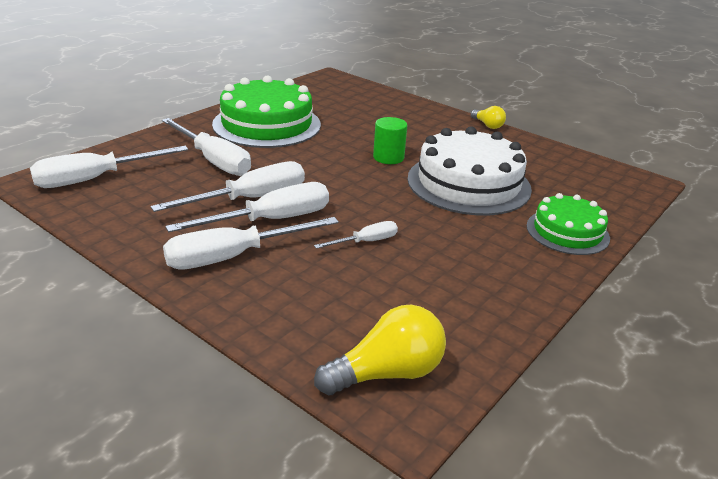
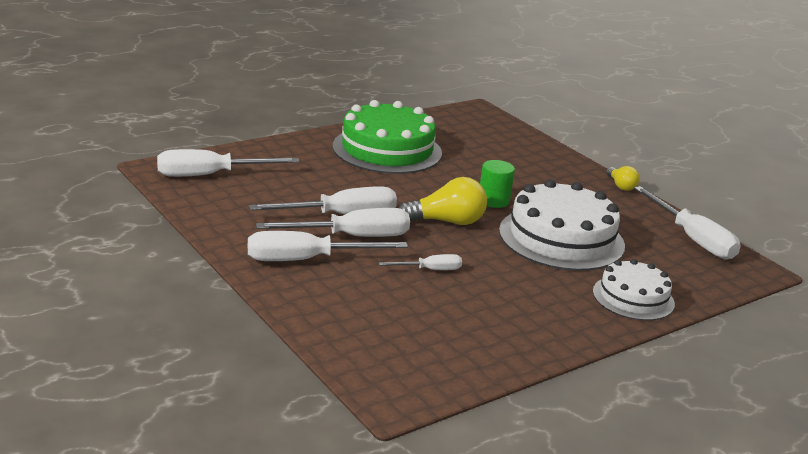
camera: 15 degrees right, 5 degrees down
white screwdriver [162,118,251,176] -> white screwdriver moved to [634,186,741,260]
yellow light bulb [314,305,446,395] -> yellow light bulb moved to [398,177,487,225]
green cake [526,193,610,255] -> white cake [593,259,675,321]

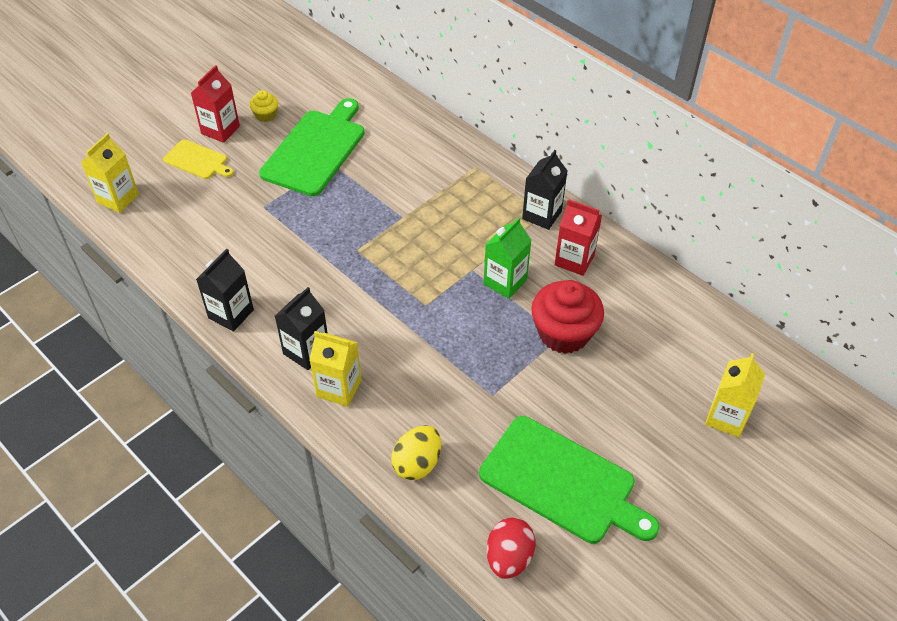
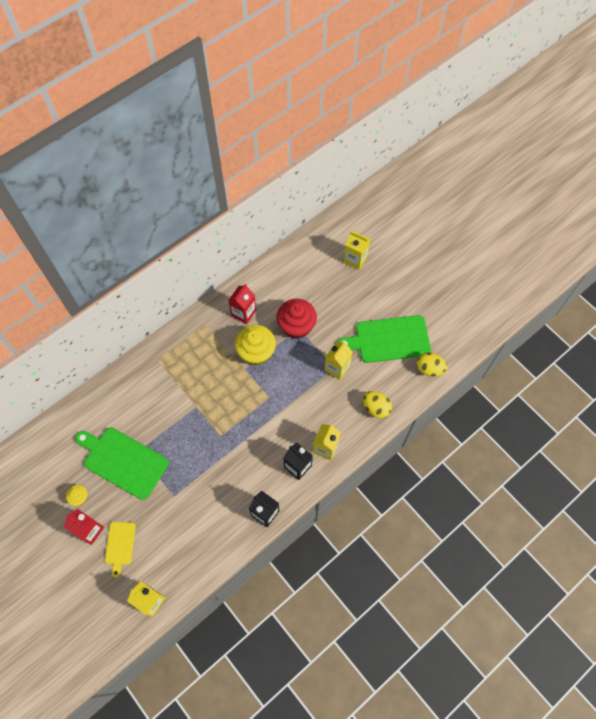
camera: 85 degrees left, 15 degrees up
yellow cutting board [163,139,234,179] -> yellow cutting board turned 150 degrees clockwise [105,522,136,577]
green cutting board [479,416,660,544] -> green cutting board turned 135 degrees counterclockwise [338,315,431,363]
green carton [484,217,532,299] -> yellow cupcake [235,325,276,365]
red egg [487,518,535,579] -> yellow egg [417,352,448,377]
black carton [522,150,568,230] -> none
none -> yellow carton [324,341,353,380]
...
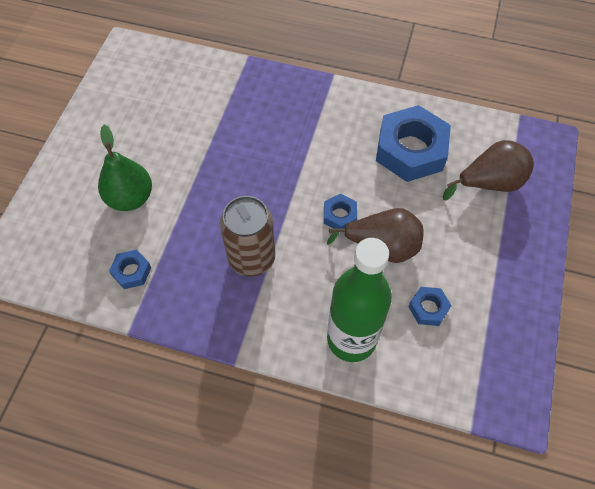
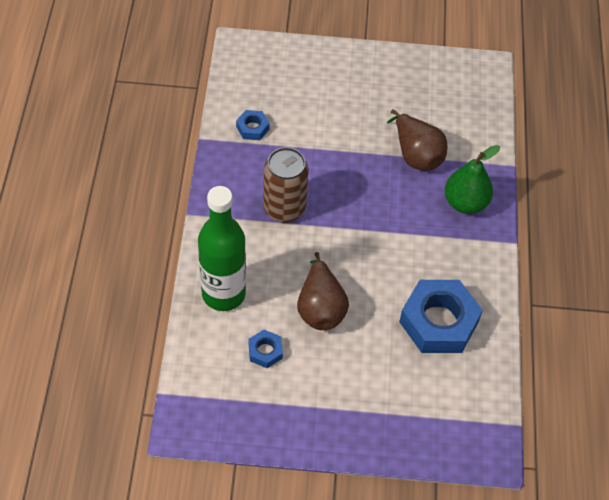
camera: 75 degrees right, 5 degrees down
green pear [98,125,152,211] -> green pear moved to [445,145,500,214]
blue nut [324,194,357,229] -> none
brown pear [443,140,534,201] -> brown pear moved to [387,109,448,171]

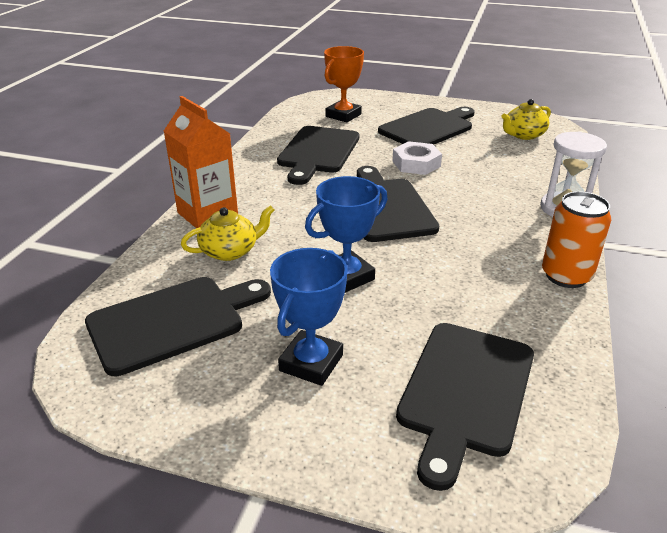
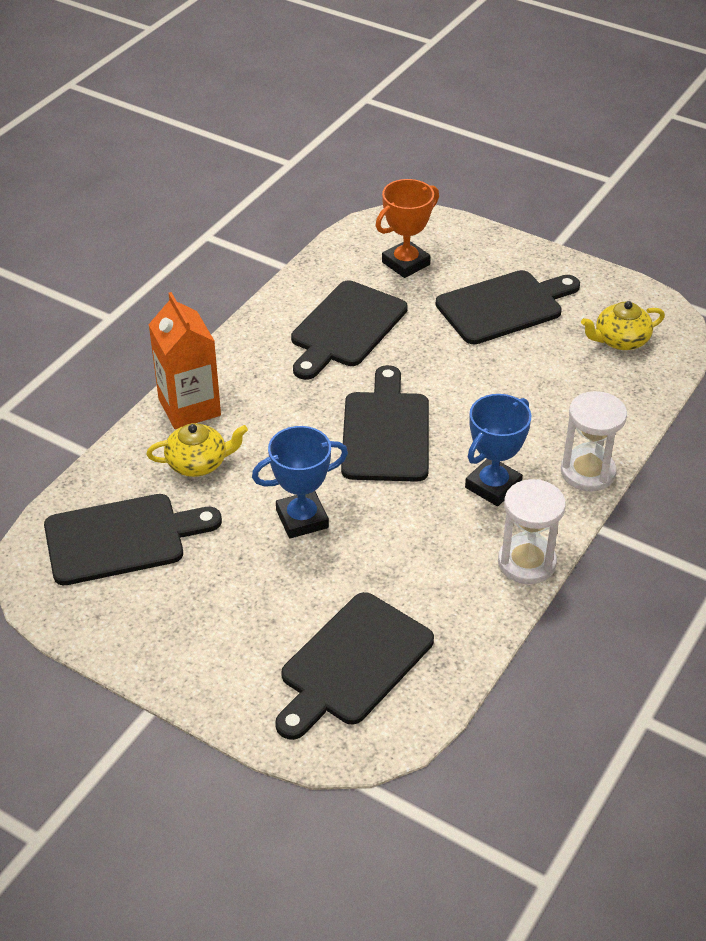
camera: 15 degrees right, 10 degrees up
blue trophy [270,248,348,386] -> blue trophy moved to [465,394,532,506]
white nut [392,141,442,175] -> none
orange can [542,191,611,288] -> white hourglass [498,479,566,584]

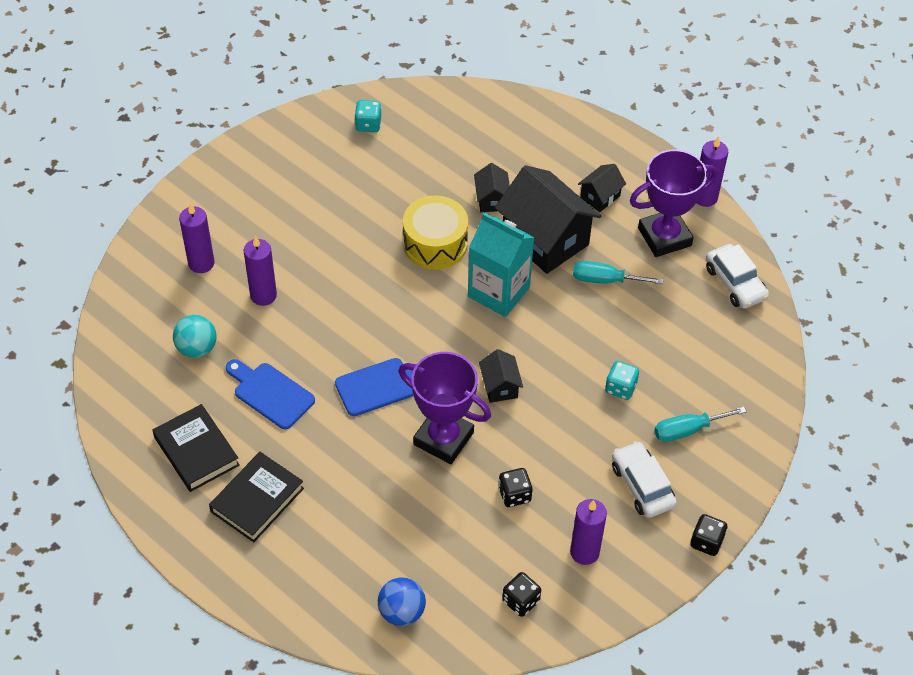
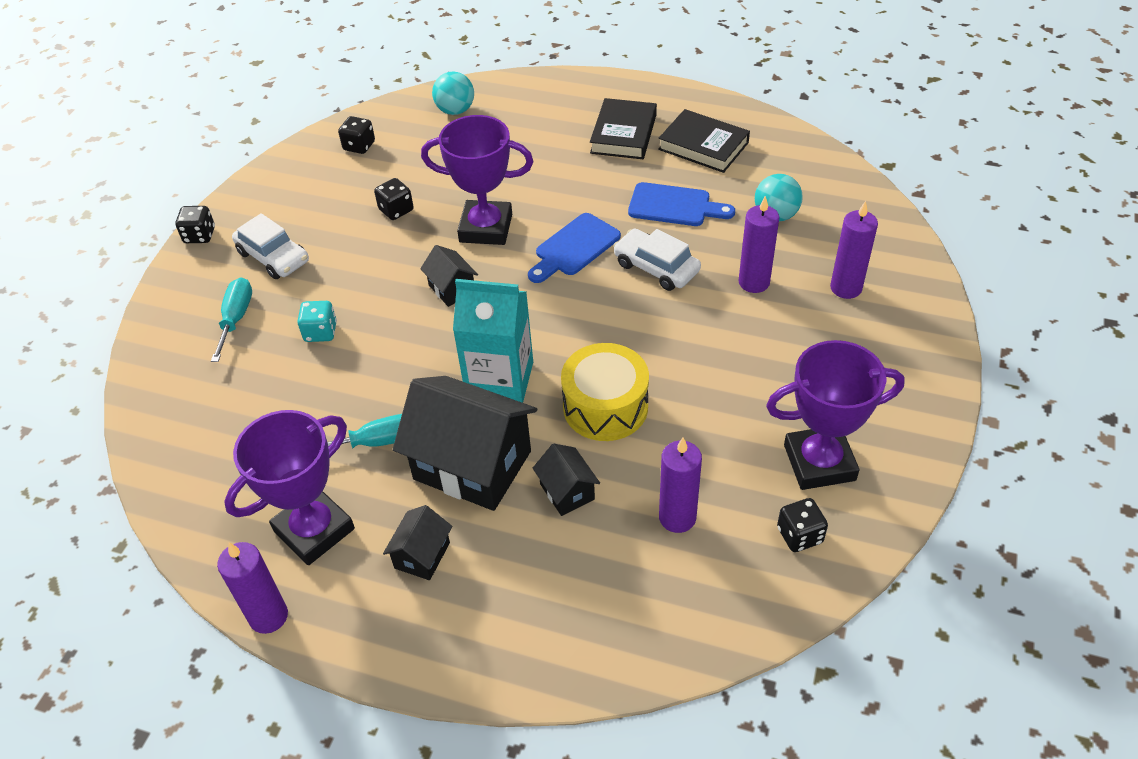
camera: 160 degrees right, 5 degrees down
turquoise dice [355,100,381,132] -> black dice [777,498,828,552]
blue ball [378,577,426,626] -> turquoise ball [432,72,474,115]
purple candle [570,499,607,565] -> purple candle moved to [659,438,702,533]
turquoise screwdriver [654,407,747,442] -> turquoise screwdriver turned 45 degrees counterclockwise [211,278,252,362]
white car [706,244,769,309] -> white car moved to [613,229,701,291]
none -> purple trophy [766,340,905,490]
---
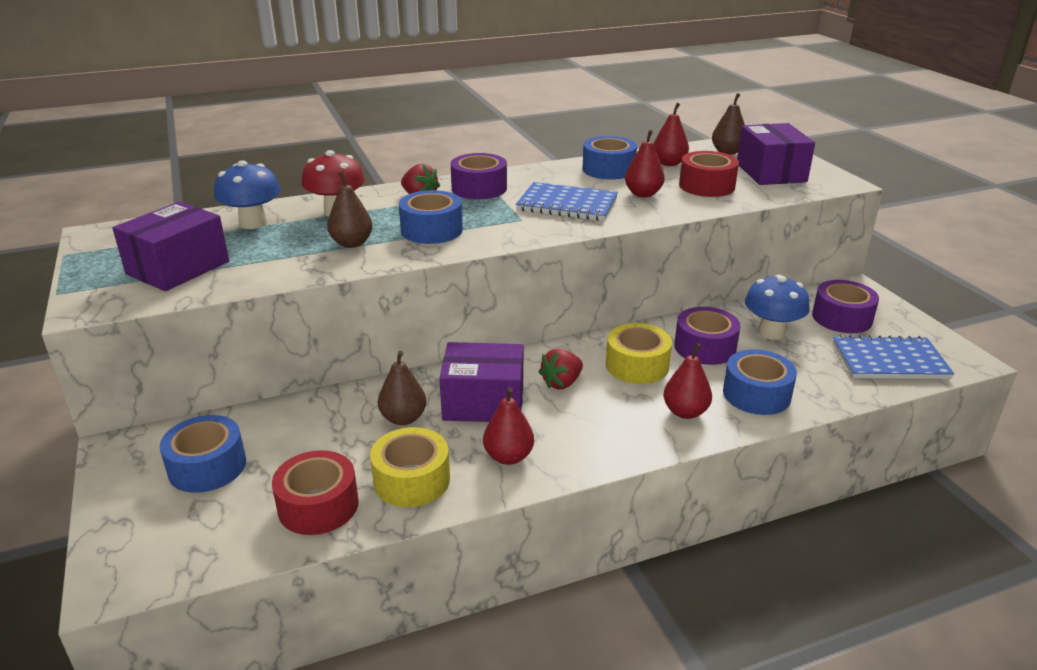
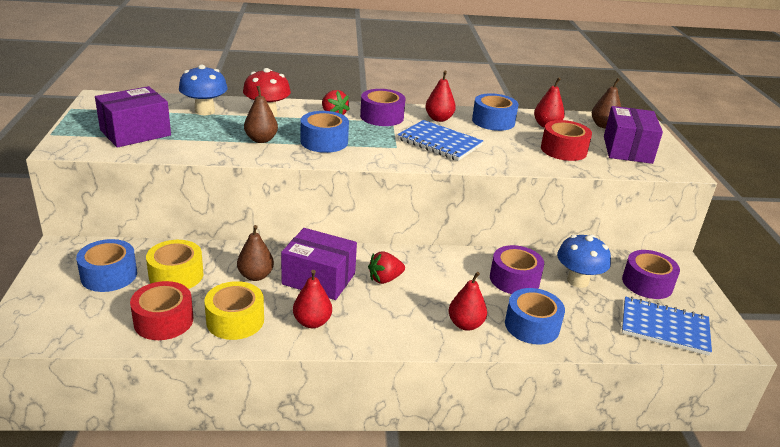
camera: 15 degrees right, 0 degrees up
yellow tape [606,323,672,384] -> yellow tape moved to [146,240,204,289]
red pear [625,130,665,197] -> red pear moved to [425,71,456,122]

• **What needs to be done**
Copy word for word the lines of the records above from the one with "green cake [526,193,610,255]" up to and including the one with "yellow cutting board [163,139,234,179]". Skip the pictures.

• **Problem solution**
green cake [526,193,610,255] -> white cake [593,259,675,321]

camera: 85 degrees left, 15 degrees up
yellow cutting board [163,139,234,179] -> yellow cutting board turned 150 degrees clockwise [105,522,136,577]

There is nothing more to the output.